* Task goal
From the first line to the last, repeat the data exactly and drop the pictures.

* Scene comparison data
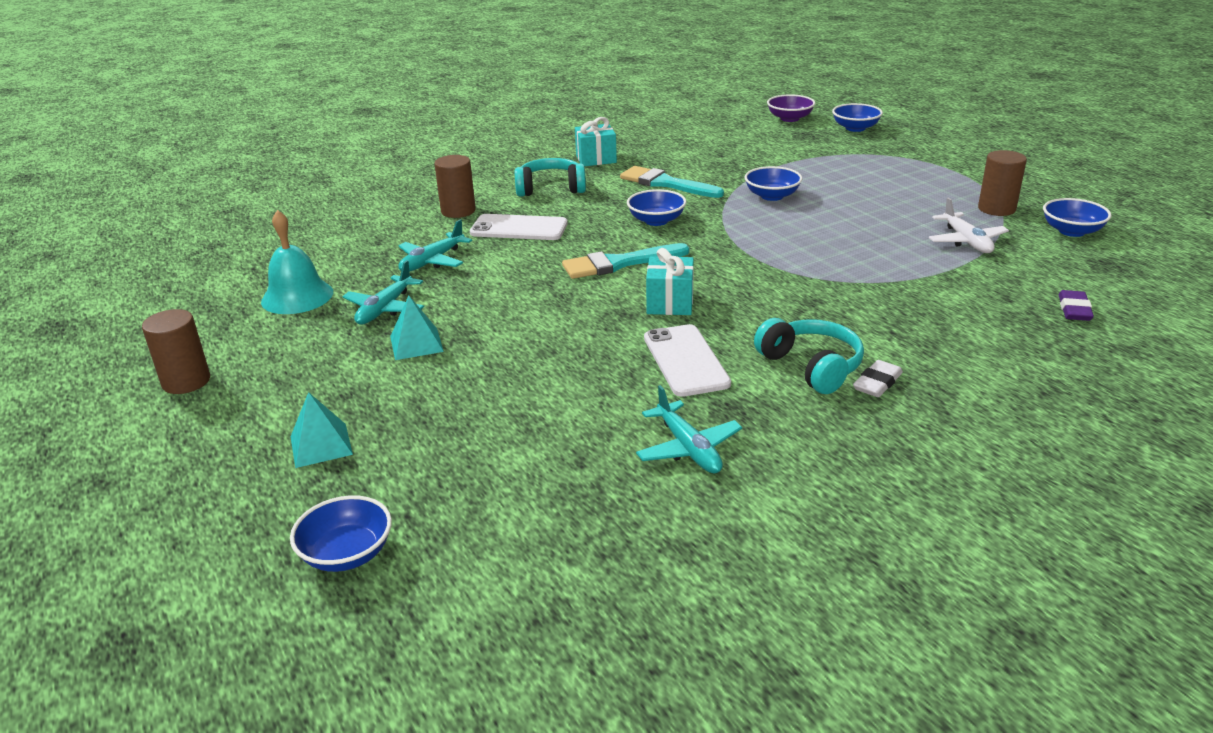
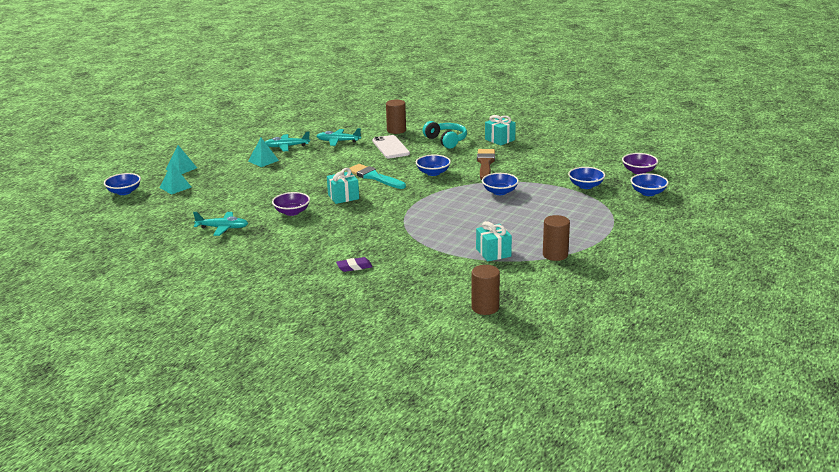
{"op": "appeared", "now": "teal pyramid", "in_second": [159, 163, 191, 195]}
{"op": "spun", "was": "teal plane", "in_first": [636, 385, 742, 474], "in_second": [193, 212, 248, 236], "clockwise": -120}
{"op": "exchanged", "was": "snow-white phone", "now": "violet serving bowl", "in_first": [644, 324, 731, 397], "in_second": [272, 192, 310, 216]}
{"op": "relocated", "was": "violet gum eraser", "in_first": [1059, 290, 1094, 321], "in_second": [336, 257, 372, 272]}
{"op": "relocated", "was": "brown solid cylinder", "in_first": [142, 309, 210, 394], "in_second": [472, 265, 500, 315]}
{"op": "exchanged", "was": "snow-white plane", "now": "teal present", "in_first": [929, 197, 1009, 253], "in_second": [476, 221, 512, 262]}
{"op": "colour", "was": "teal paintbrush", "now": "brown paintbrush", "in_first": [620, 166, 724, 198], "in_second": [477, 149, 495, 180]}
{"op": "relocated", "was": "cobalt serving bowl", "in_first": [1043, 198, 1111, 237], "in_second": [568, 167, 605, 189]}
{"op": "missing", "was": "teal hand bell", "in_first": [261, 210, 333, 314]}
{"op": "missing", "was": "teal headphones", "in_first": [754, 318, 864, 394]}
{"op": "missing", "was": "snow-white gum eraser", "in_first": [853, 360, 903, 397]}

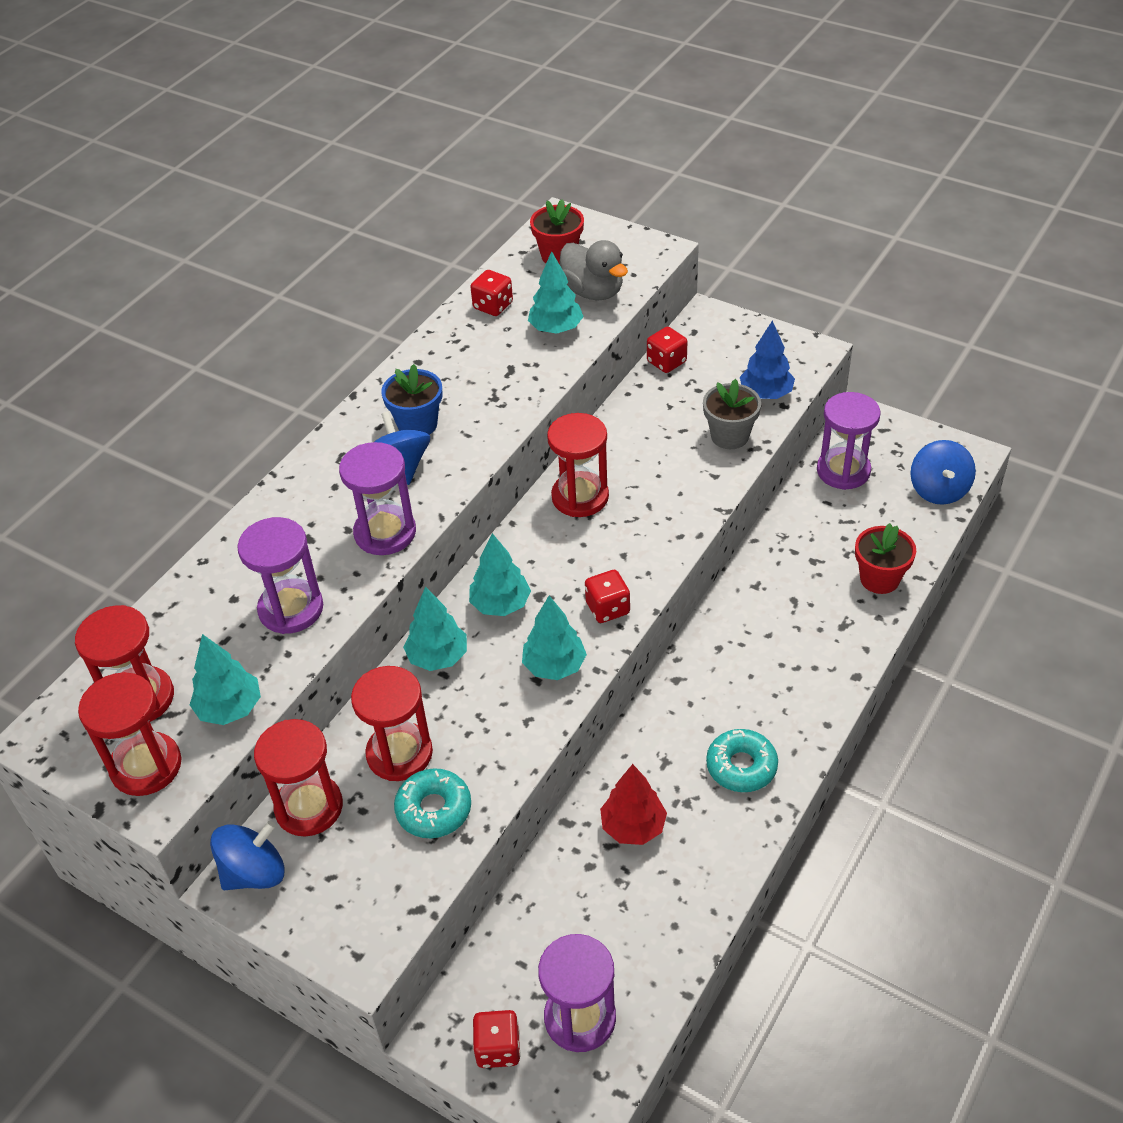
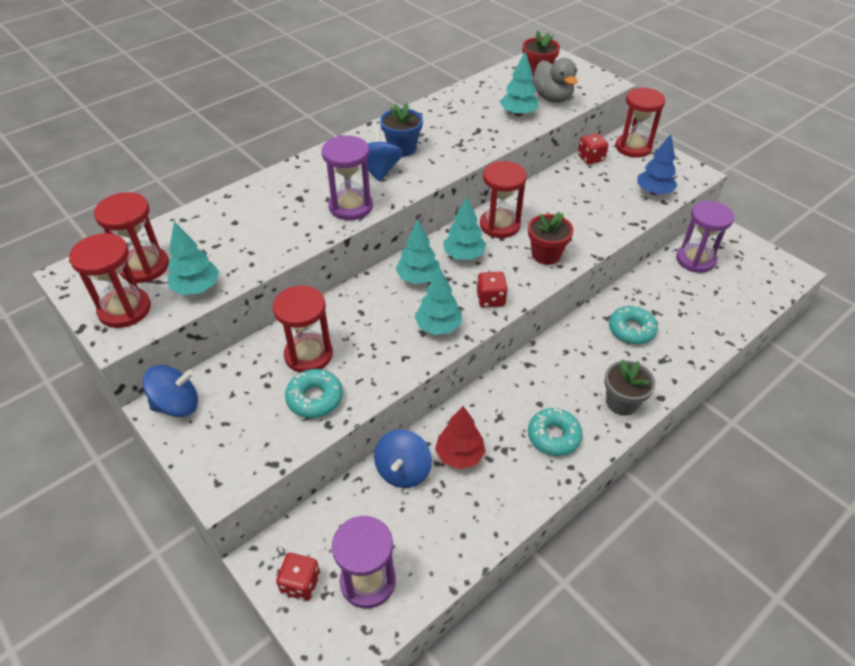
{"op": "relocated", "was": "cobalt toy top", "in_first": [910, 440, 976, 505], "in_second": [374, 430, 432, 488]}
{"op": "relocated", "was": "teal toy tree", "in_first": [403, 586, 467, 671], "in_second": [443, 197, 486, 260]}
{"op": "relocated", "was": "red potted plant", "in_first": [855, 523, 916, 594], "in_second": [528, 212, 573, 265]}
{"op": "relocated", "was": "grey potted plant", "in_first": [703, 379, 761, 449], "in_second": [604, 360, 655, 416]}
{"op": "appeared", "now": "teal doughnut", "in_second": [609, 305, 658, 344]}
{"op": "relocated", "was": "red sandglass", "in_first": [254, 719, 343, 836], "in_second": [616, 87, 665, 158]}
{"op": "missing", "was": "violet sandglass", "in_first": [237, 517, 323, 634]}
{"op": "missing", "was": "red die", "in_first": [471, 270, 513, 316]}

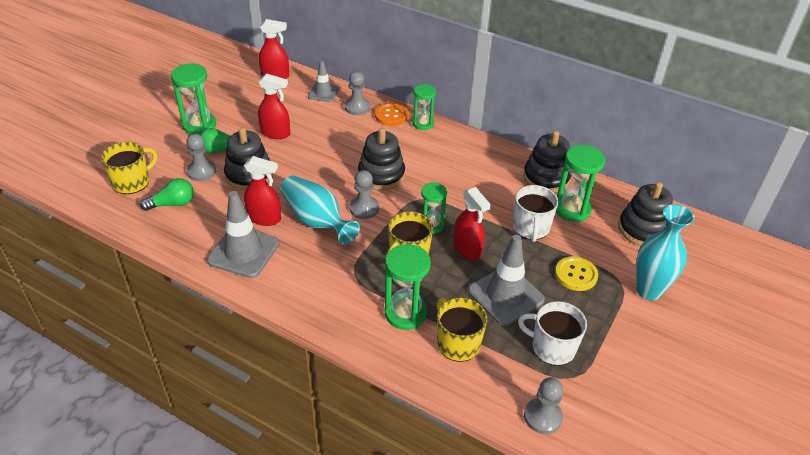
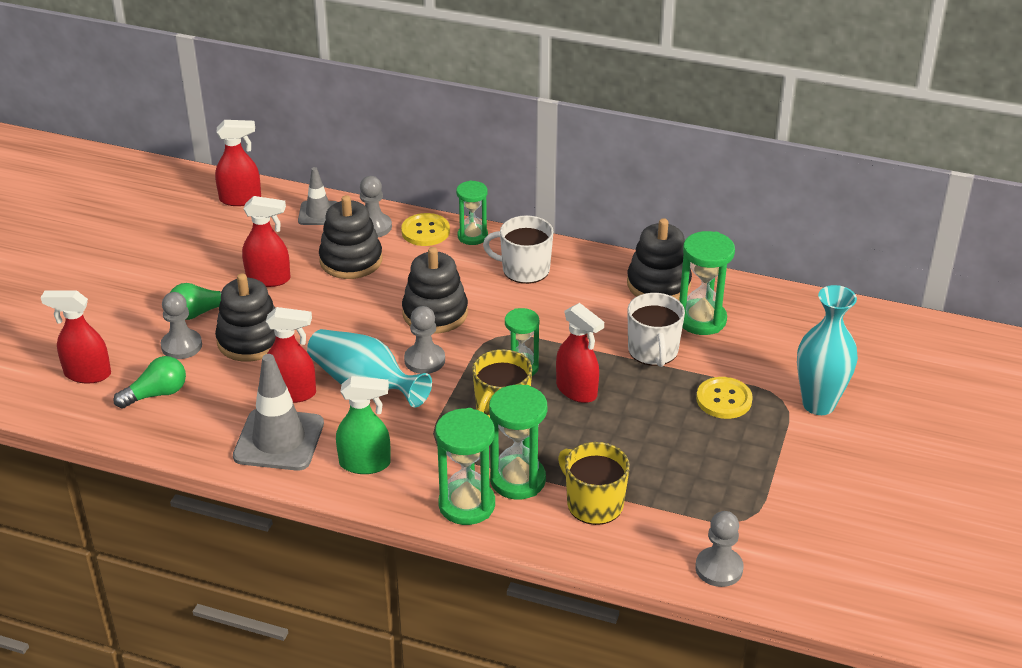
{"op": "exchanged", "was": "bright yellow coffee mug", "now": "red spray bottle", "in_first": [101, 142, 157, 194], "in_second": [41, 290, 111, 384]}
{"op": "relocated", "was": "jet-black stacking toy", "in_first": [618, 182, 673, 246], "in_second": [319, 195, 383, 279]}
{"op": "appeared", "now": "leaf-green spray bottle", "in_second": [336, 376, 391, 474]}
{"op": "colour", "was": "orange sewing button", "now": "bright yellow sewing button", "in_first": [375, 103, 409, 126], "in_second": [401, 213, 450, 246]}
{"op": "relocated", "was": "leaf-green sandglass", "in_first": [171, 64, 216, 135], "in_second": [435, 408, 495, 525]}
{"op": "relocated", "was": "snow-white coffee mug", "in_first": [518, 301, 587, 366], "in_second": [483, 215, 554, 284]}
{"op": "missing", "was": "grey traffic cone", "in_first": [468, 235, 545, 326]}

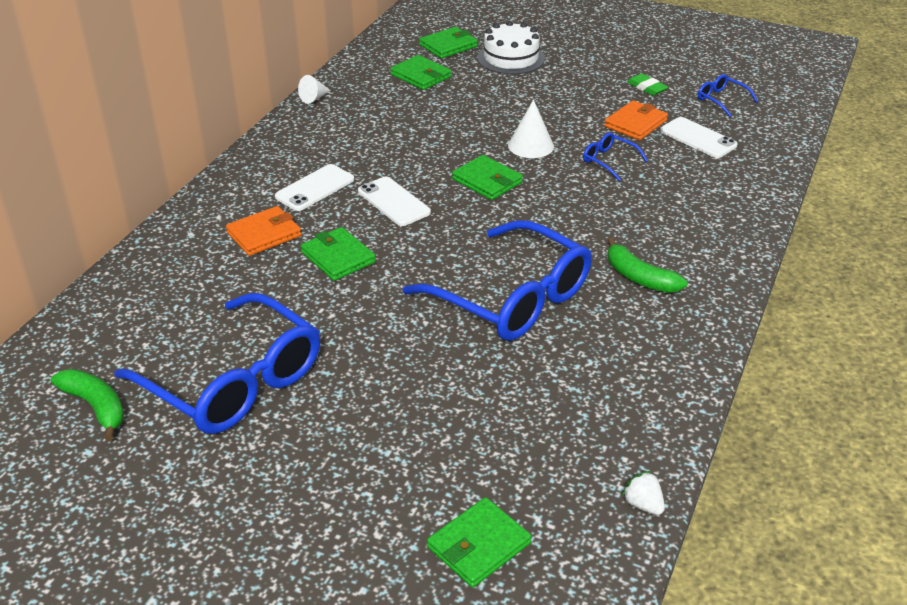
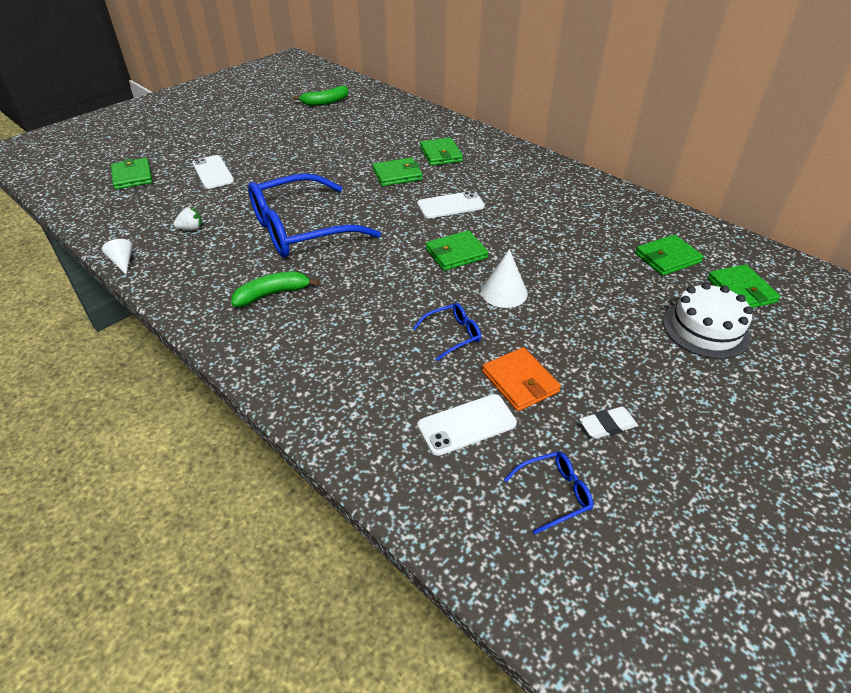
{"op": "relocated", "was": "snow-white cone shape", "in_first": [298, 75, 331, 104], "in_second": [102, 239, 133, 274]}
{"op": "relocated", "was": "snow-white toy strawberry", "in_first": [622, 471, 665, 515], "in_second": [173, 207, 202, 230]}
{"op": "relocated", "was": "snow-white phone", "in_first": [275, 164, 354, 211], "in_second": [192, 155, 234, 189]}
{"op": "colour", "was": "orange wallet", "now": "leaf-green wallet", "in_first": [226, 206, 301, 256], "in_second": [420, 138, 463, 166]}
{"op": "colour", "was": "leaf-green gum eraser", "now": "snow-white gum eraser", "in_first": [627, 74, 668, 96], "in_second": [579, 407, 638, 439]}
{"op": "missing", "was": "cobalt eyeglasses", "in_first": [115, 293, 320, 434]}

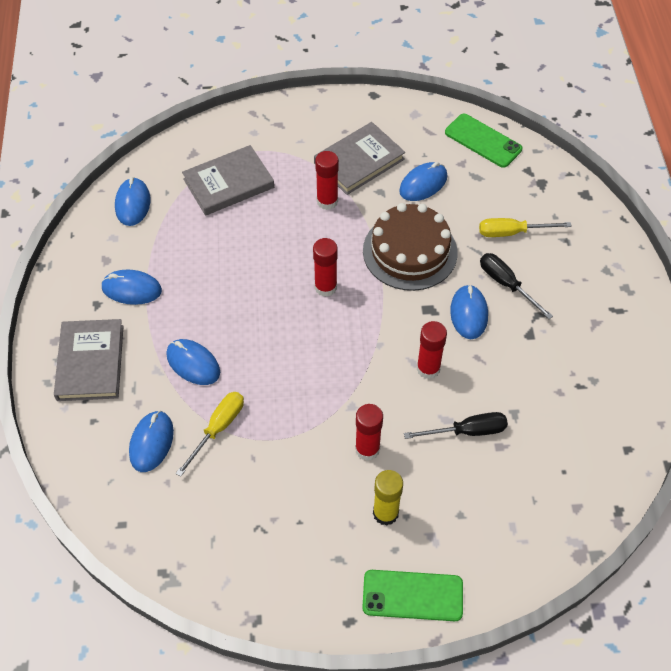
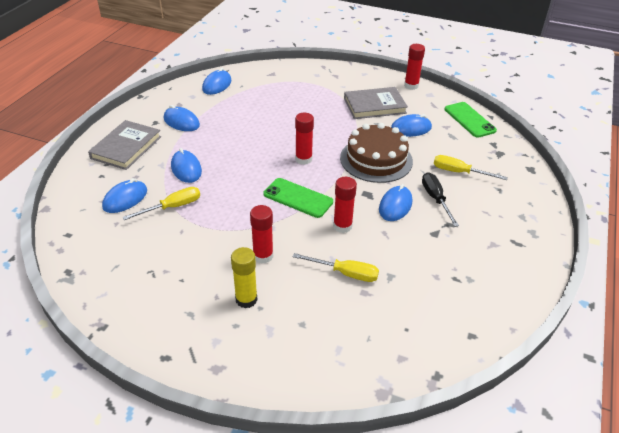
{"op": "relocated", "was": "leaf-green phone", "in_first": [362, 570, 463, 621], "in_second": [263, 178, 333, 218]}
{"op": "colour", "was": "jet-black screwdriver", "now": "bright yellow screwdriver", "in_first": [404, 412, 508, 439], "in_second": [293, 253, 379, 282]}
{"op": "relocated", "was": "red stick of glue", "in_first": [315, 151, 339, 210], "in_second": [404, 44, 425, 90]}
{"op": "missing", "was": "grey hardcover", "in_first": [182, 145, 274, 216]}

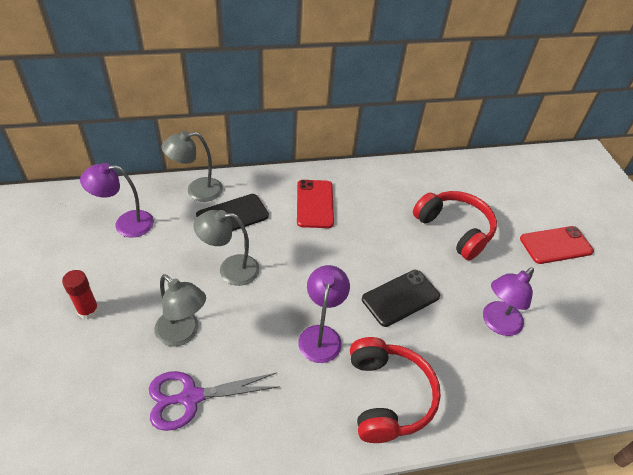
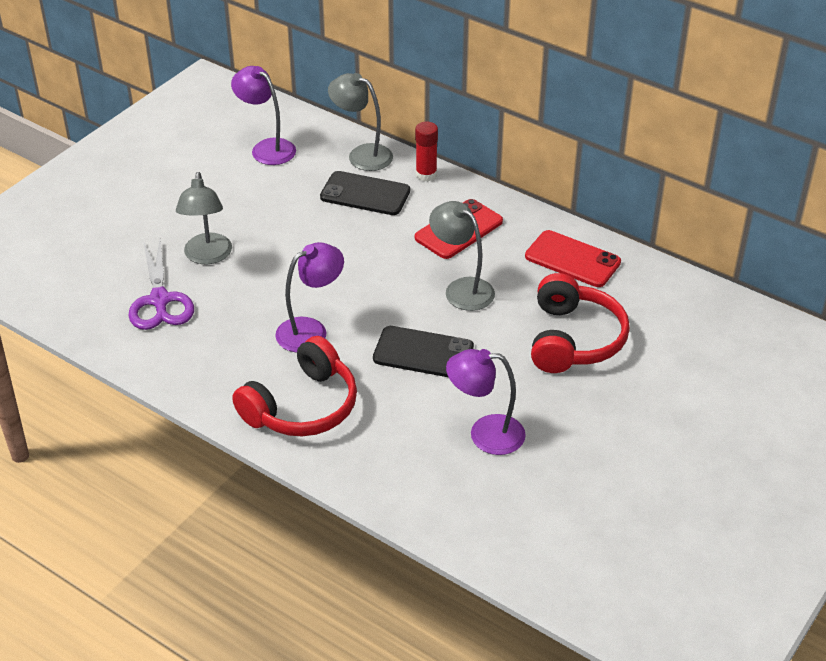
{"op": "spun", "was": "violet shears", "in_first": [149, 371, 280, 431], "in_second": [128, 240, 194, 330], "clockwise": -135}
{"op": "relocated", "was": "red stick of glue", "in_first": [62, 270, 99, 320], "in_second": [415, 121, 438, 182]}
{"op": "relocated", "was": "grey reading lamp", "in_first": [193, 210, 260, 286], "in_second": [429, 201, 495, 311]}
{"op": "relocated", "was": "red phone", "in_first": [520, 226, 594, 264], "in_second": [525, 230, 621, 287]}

* Answer section
{"op": "appeared", "now": "teal pyramid", "in_second": [159, 163, 191, 195]}
{"op": "spun", "was": "teal plane", "in_first": [636, 385, 742, 474], "in_second": [193, 212, 248, 236], "clockwise": -120}
{"op": "exchanged", "was": "snow-white phone", "now": "violet serving bowl", "in_first": [644, 324, 731, 397], "in_second": [272, 192, 310, 216]}
{"op": "relocated", "was": "violet gum eraser", "in_first": [1059, 290, 1094, 321], "in_second": [336, 257, 372, 272]}
{"op": "relocated", "was": "brown solid cylinder", "in_first": [142, 309, 210, 394], "in_second": [472, 265, 500, 315]}
{"op": "exchanged", "was": "snow-white plane", "now": "teal present", "in_first": [929, 197, 1009, 253], "in_second": [476, 221, 512, 262]}
{"op": "colour", "was": "teal paintbrush", "now": "brown paintbrush", "in_first": [620, 166, 724, 198], "in_second": [477, 149, 495, 180]}
{"op": "relocated", "was": "cobalt serving bowl", "in_first": [1043, 198, 1111, 237], "in_second": [568, 167, 605, 189]}
{"op": "missing", "was": "teal hand bell", "in_first": [261, 210, 333, 314]}
{"op": "missing", "was": "teal headphones", "in_first": [754, 318, 864, 394]}
{"op": "missing", "was": "snow-white gum eraser", "in_first": [853, 360, 903, 397]}

{"op": "relocated", "was": "cobalt toy top", "in_first": [910, 440, 976, 505], "in_second": [374, 430, 432, 488]}
{"op": "relocated", "was": "teal toy tree", "in_first": [403, 586, 467, 671], "in_second": [443, 197, 486, 260]}
{"op": "relocated", "was": "red potted plant", "in_first": [855, 523, 916, 594], "in_second": [528, 212, 573, 265]}
{"op": "relocated", "was": "grey potted plant", "in_first": [703, 379, 761, 449], "in_second": [604, 360, 655, 416]}
{"op": "appeared", "now": "teal doughnut", "in_second": [609, 305, 658, 344]}
{"op": "relocated", "was": "red sandglass", "in_first": [254, 719, 343, 836], "in_second": [616, 87, 665, 158]}
{"op": "missing", "was": "violet sandglass", "in_first": [237, 517, 323, 634]}
{"op": "missing", "was": "red die", "in_first": [471, 270, 513, 316]}

{"op": "exchanged", "was": "bright yellow coffee mug", "now": "red spray bottle", "in_first": [101, 142, 157, 194], "in_second": [41, 290, 111, 384]}
{"op": "relocated", "was": "jet-black stacking toy", "in_first": [618, 182, 673, 246], "in_second": [319, 195, 383, 279]}
{"op": "appeared", "now": "leaf-green spray bottle", "in_second": [336, 376, 391, 474]}
{"op": "colour", "was": "orange sewing button", "now": "bright yellow sewing button", "in_first": [375, 103, 409, 126], "in_second": [401, 213, 450, 246]}
{"op": "relocated", "was": "leaf-green sandglass", "in_first": [171, 64, 216, 135], "in_second": [435, 408, 495, 525]}
{"op": "relocated", "was": "snow-white coffee mug", "in_first": [518, 301, 587, 366], "in_second": [483, 215, 554, 284]}
{"op": "missing", "was": "grey traffic cone", "in_first": [468, 235, 545, 326]}

{"op": "relocated", "was": "snow-white cone shape", "in_first": [298, 75, 331, 104], "in_second": [102, 239, 133, 274]}
{"op": "relocated", "was": "snow-white toy strawberry", "in_first": [622, 471, 665, 515], "in_second": [173, 207, 202, 230]}
{"op": "relocated", "was": "snow-white phone", "in_first": [275, 164, 354, 211], "in_second": [192, 155, 234, 189]}
{"op": "colour", "was": "orange wallet", "now": "leaf-green wallet", "in_first": [226, 206, 301, 256], "in_second": [420, 138, 463, 166]}
{"op": "colour", "was": "leaf-green gum eraser", "now": "snow-white gum eraser", "in_first": [627, 74, 668, 96], "in_second": [579, 407, 638, 439]}
{"op": "missing", "was": "cobalt eyeglasses", "in_first": [115, 293, 320, 434]}

{"op": "relocated", "was": "leaf-green phone", "in_first": [362, 570, 463, 621], "in_second": [263, 178, 333, 218]}
{"op": "colour", "was": "jet-black screwdriver", "now": "bright yellow screwdriver", "in_first": [404, 412, 508, 439], "in_second": [293, 253, 379, 282]}
{"op": "relocated", "was": "red stick of glue", "in_first": [315, 151, 339, 210], "in_second": [404, 44, 425, 90]}
{"op": "missing", "was": "grey hardcover", "in_first": [182, 145, 274, 216]}

{"op": "spun", "was": "violet shears", "in_first": [149, 371, 280, 431], "in_second": [128, 240, 194, 330], "clockwise": -135}
{"op": "relocated", "was": "red stick of glue", "in_first": [62, 270, 99, 320], "in_second": [415, 121, 438, 182]}
{"op": "relocated", "was": "grey reading lamp", "in_first": [193, 210, 260, 286], "in_second": [429, 201, 495, 311]}
{"op": "relocated", "was": "red phone", "in_first": [520, 226, 594, 264], "in_second": [525, 230, 621, 287]}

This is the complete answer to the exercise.